* **What is required**:
Copy every line from the data below in which the string "tile" can be found.

* **Supplied material**:
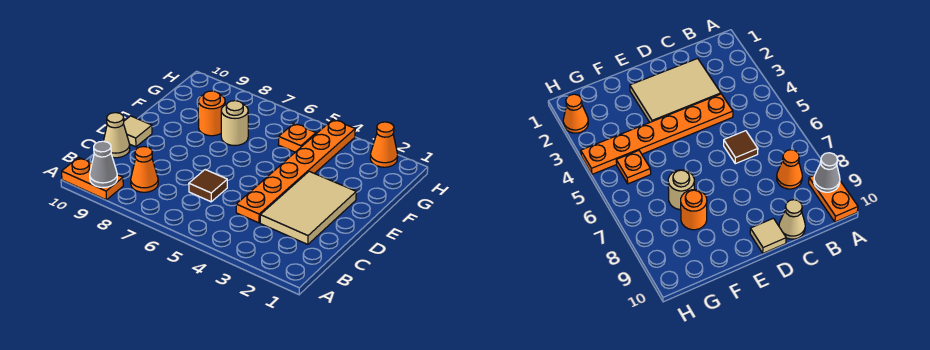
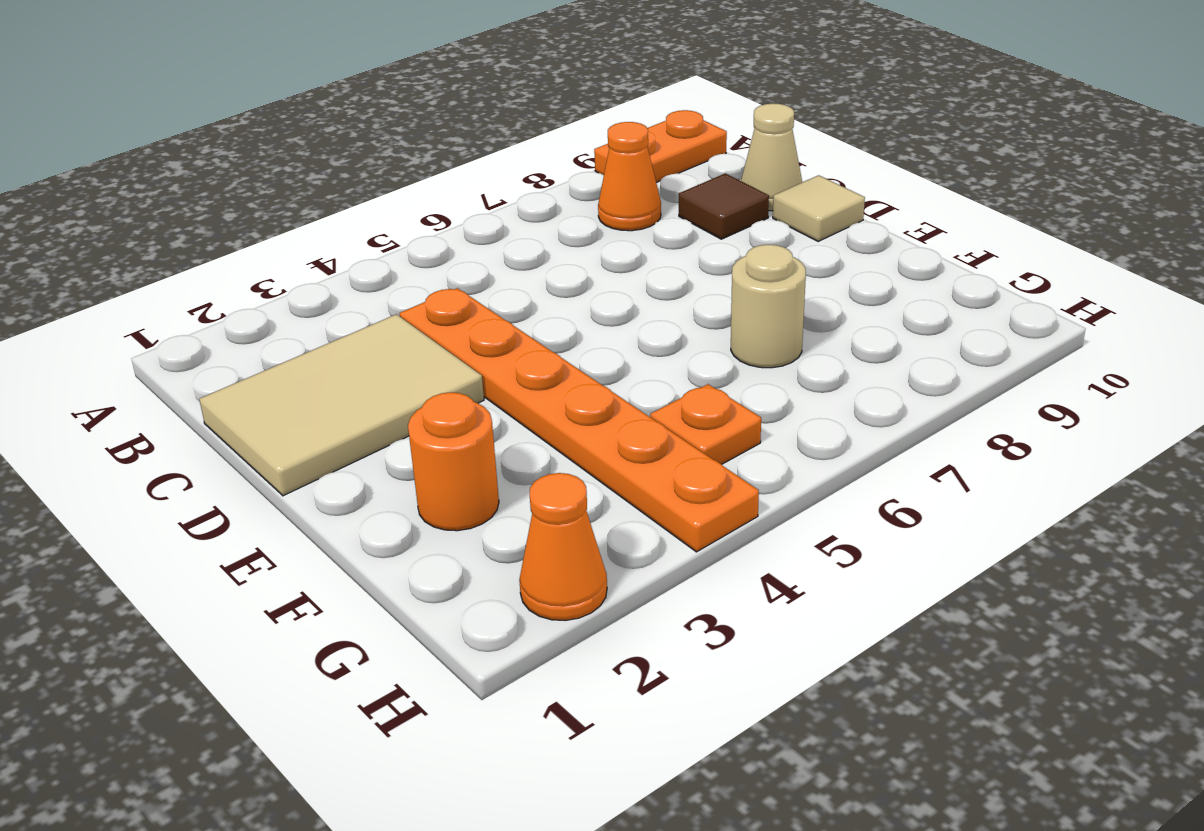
grey cone A9 level 2 -> none
tan tile C2:E3 level 1 -> tan tile C1:D3 level 1
brown tile C6 level 1 -> brown tile C9 level 1
orange round brick F8 level 1 -> orange round brick F2 level 1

* **Exercise solution**:
tan tile C2:E3 level 1 -> tan tile C1:D3 level 1
brown tile C6 level 1 -> brown tile C9 level 1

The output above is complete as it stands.